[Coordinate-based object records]
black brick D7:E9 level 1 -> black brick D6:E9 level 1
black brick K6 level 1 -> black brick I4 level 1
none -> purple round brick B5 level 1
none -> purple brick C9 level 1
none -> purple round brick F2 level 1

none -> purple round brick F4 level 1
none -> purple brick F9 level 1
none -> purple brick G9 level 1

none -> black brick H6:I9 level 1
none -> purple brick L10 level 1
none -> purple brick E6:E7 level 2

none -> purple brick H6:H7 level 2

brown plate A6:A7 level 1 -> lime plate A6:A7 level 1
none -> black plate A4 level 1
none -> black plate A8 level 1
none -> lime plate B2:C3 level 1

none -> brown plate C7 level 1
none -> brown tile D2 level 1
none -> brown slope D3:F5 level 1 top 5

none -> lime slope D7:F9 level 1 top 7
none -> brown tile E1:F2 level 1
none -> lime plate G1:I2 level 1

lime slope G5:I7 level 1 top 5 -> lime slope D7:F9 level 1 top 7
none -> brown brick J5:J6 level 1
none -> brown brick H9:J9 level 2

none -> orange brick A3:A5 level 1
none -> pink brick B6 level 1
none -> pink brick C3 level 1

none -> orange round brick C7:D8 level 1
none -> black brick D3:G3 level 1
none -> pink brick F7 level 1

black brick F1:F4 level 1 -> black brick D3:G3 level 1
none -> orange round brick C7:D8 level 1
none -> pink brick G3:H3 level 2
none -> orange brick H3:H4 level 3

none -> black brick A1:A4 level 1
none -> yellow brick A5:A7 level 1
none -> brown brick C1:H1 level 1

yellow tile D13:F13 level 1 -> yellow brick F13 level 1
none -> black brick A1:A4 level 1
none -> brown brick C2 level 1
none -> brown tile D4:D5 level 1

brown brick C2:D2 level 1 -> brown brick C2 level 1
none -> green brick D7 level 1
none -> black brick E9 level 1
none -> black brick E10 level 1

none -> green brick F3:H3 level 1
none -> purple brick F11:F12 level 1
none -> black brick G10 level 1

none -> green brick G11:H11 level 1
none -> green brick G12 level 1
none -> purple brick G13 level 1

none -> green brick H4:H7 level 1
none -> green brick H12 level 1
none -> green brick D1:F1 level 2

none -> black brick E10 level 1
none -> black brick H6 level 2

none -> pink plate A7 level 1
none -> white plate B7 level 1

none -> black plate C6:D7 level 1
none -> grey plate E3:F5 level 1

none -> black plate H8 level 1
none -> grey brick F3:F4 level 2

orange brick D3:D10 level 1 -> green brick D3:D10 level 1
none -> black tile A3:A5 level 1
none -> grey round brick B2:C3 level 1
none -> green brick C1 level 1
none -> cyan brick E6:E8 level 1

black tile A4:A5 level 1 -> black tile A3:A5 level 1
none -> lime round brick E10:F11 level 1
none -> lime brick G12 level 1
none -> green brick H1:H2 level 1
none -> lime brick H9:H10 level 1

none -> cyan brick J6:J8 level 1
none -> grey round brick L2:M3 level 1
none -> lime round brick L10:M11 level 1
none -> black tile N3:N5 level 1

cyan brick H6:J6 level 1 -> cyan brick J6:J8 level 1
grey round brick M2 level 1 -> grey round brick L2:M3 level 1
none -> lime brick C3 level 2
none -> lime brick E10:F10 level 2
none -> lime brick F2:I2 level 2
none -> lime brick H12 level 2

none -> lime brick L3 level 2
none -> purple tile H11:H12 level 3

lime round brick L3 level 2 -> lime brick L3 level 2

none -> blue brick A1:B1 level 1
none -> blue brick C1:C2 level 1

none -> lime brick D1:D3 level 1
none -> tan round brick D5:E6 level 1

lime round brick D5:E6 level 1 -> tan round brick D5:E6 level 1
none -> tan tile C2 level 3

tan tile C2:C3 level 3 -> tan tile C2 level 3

**TASK ITEM**
If a line of the records above contains the word "yellow", count it; give only the total.

**FINAL ANSWER**
2